Only the stretch of the listing below that runs from the line with "T1: NMOS (G" through the line with "R6: 180k (U1/RST, VCC) -> none" is to be printed, exactly and with both ends.
##### TASK MATERIAL
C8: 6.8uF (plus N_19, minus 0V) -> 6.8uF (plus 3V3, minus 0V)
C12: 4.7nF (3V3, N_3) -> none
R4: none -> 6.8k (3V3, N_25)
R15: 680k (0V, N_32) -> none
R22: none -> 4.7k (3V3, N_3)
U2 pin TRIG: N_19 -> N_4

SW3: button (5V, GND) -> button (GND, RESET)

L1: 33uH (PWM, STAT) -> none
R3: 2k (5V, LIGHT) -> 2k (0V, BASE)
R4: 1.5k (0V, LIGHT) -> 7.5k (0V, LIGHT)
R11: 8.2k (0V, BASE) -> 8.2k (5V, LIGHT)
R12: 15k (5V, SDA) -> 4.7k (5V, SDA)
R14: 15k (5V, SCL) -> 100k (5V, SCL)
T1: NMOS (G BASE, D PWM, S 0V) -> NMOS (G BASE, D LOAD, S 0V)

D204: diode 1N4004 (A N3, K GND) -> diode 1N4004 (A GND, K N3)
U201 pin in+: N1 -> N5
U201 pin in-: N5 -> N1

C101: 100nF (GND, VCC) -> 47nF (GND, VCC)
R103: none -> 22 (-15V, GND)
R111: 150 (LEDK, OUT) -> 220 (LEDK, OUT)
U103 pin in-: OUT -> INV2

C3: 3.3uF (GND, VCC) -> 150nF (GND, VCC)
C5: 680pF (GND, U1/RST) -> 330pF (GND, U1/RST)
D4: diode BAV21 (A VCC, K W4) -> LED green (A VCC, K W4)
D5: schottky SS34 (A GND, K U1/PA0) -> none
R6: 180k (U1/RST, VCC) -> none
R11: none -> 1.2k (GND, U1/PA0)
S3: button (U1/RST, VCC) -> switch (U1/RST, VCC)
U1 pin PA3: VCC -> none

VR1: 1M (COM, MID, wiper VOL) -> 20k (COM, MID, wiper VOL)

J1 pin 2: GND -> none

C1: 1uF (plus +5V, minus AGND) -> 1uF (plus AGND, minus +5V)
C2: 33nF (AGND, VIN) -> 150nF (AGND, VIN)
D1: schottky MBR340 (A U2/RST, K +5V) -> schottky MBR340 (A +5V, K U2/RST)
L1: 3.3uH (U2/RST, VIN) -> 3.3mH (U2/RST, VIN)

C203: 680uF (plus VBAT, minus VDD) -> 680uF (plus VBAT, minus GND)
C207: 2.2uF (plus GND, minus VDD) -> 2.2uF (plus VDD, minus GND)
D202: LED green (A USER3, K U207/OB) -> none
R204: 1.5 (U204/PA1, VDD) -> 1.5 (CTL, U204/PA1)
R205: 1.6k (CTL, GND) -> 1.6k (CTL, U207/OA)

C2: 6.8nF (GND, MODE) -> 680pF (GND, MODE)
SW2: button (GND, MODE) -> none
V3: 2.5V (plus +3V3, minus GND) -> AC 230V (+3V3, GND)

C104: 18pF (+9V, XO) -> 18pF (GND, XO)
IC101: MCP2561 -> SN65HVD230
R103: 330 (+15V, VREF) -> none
##########
--- EXERCISE SOLUTION ---
T1: NMOS (G BASE, D PWM, S 0V) -> NMOS (G BASE, D LOAD, S 0V)

D204: diode 1N4004 (A N3, K GND) -> diode 1N4004 (A GND, K N3)
U201 pin in+: N1 -> N5
U201 pin in-: N5 -> N1

C101: 100nF (GND, VCC) -> 47nF (GND, VCC)
R103: none -> 22 (-15V, GND)
R111: 150 (LEDK, OUT) -> 220 (LEDK, OUT)
U103 pin in-: OUT -> INV2

C3: 3.3uF (GND, VCC) -> 150nF (GND, VCC)
C5: 680pF (GND, U1/RST) -> 330pF (GND, U1/RST)
D4: diode BAV21 (A VCC, K W4) -> LED green (A VCC, K W4)
D5: schottky SS34 (A GND, K U1/PA0) -> none
R6: 180k (U1/RST, VCC) -> none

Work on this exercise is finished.